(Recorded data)
BEGIN

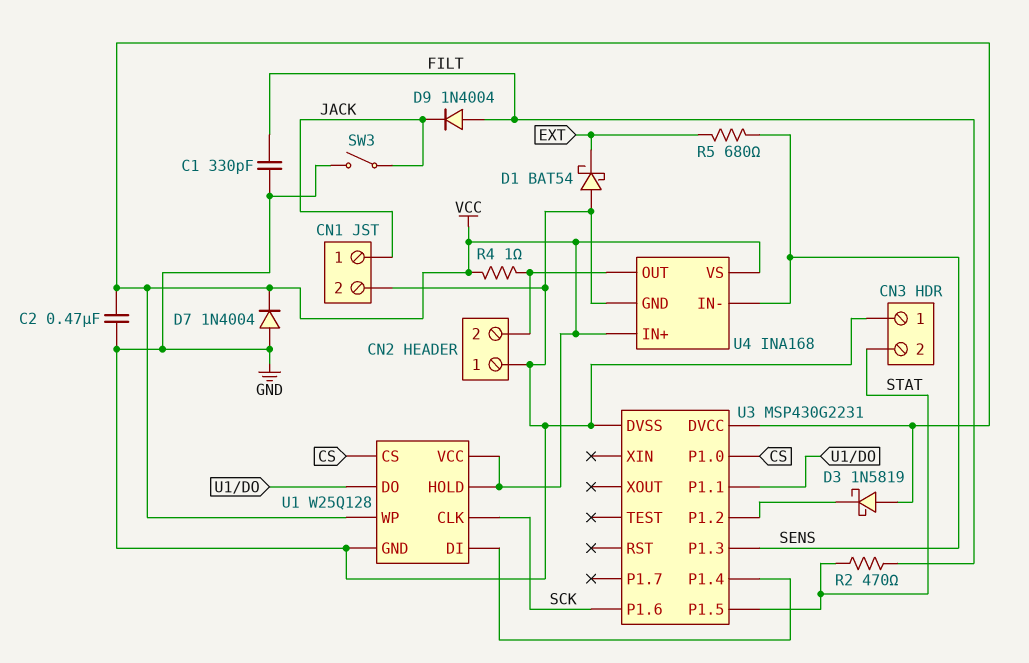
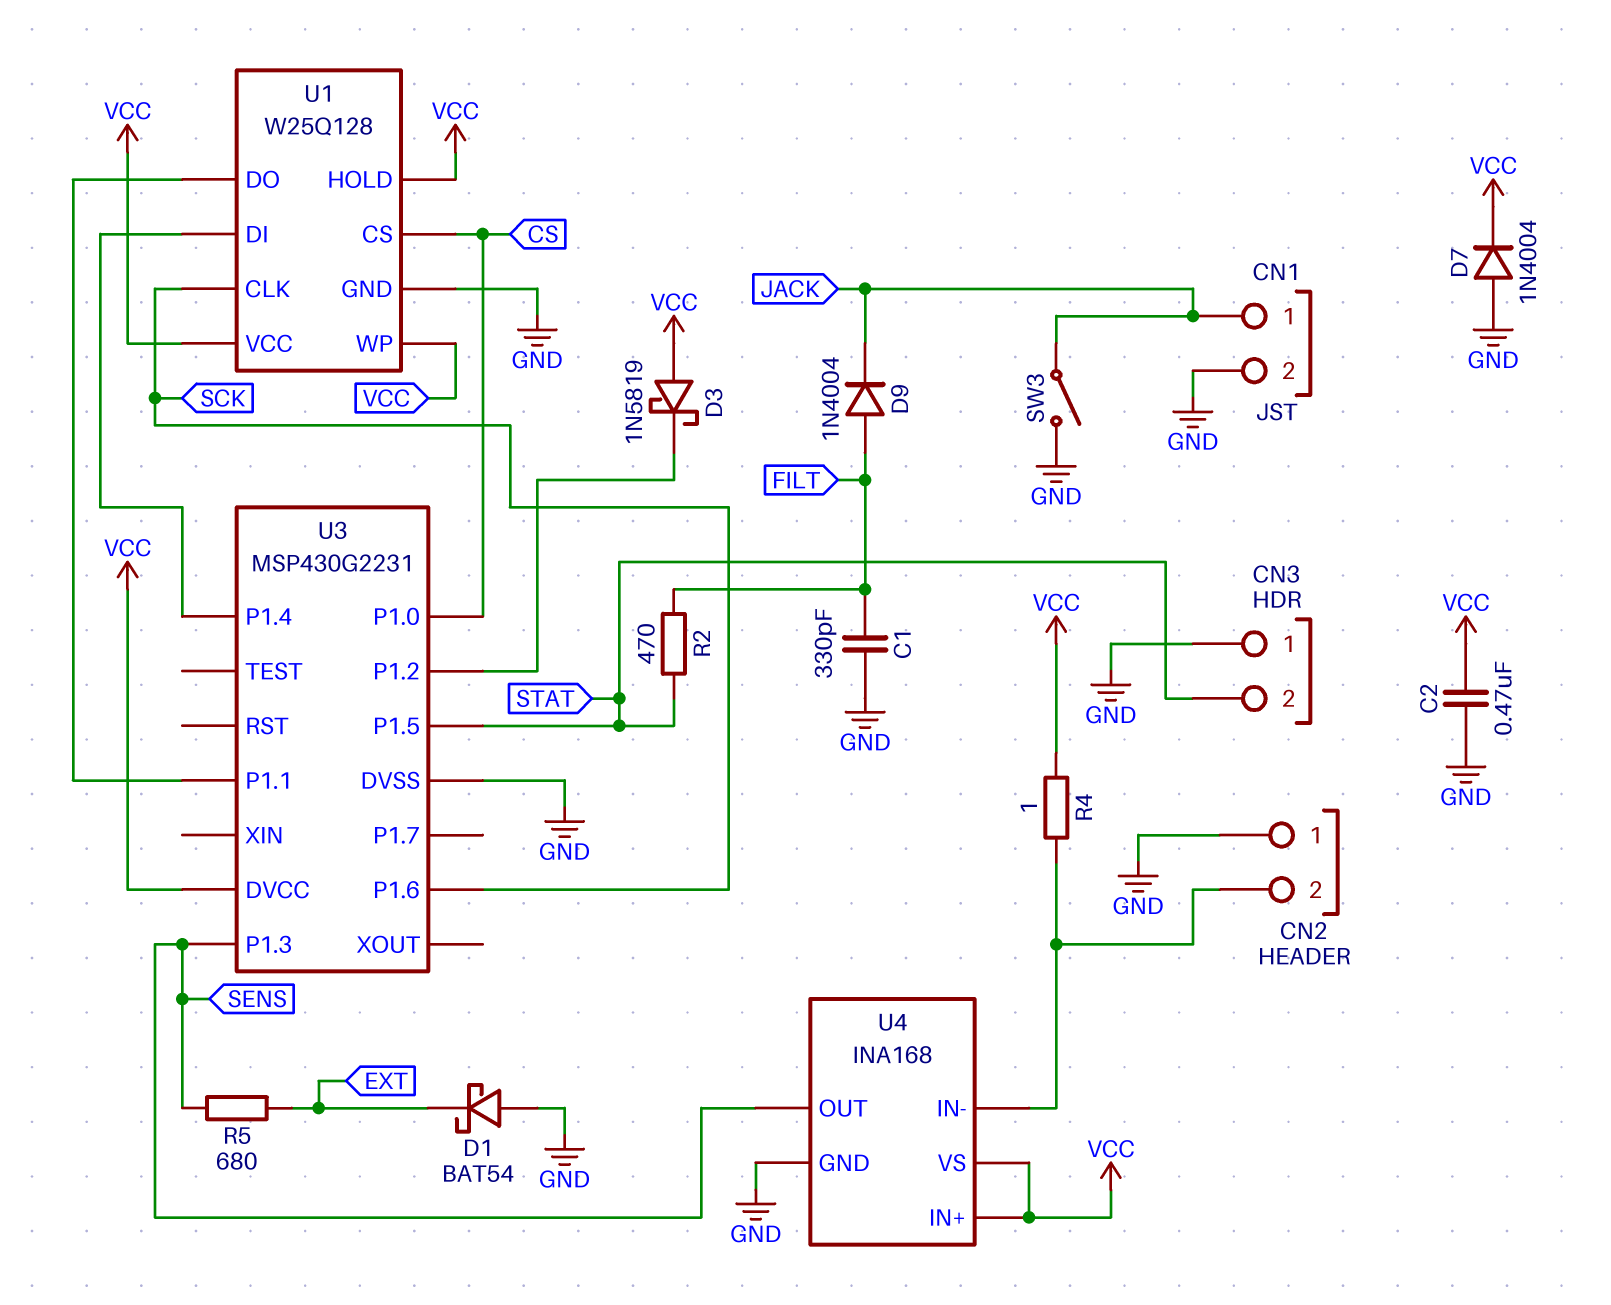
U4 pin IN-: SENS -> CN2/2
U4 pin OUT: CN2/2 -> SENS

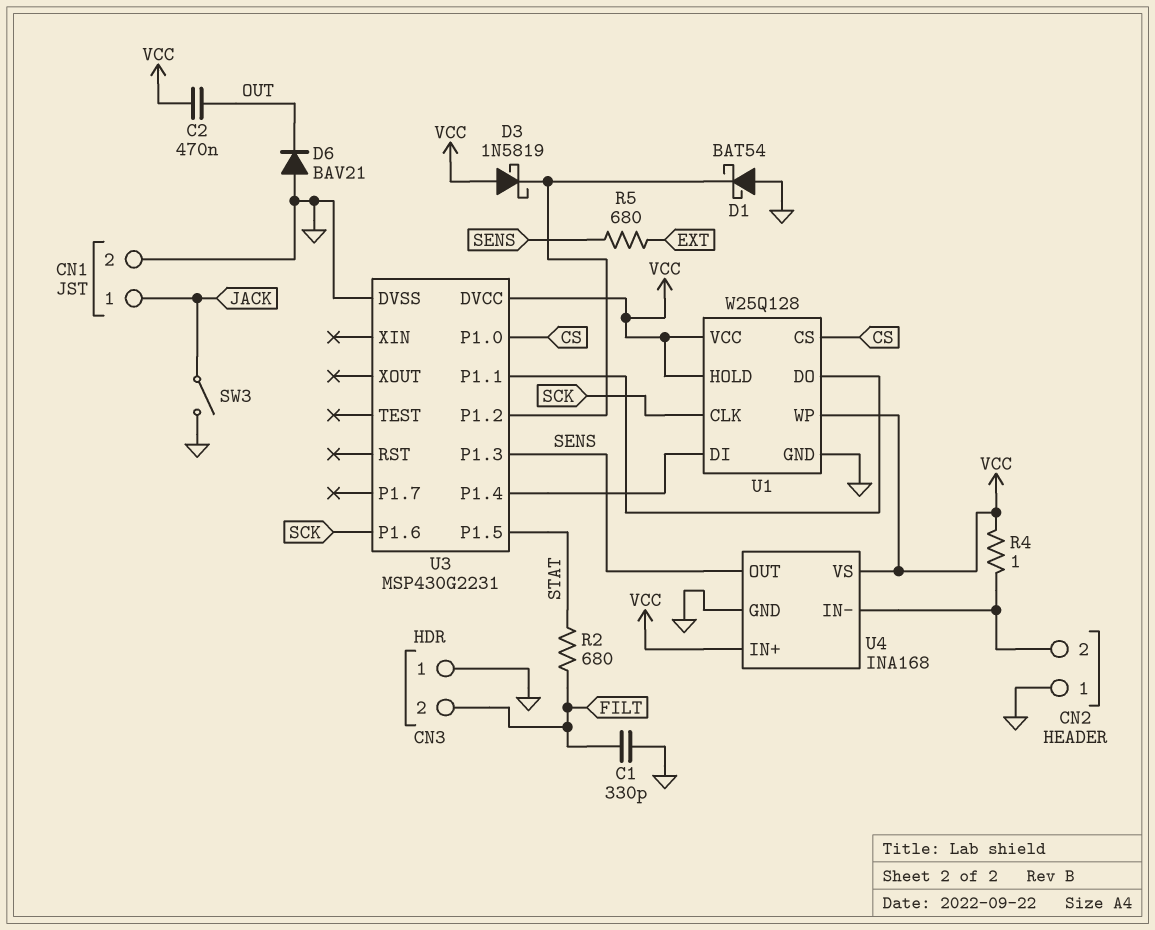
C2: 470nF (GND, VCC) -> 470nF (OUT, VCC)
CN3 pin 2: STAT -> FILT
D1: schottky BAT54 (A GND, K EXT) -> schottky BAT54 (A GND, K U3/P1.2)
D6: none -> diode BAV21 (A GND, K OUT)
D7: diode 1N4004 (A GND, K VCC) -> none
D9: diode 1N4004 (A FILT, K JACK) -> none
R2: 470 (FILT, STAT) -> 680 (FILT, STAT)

END

Task to carry out:
The answer must be the line containing "D9: diode 1N4004 (A FILT, K JACK) -> none" and every line after it to the end of the data, exactly as written.

Response for this exercise:
D9: diode 1N4004 (A FILT, K JACK) -> none
R2: 470 (FILT, STAT) -> 680 (FILT, STAT)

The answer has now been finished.